------ Data records
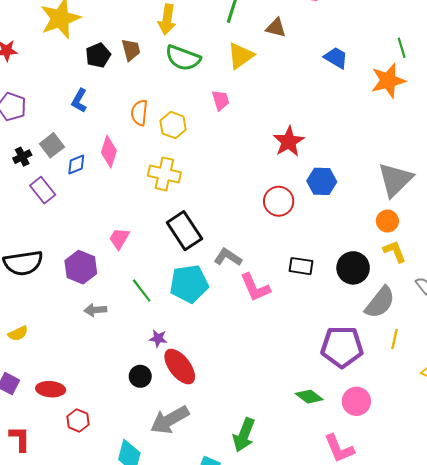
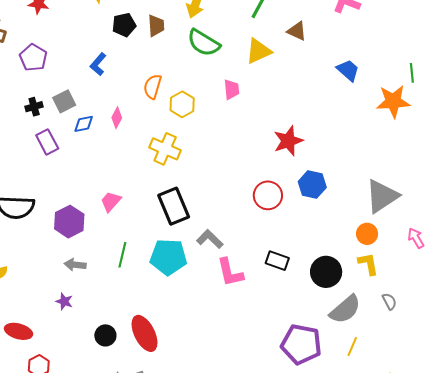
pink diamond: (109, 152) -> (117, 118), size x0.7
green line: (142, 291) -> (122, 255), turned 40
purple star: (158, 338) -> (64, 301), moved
------------
------ Data records
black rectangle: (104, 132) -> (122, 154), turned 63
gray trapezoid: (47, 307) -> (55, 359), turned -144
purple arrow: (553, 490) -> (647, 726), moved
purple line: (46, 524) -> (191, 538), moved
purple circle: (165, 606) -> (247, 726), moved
------------
### Work to be completed
Looking at the data above, return every line from the one with "pink diamond: (109, 152)" down to the one with "purple star: (158, 338) -> (64, 301), moved", exactly and inclusively.

### Written solution
pink diamond: (109, 152) -> (117, 118), size x0.7
green line: (142, 291) -> (122, 255), turned 40
purple star: (158, 338) -> (64, 301), moved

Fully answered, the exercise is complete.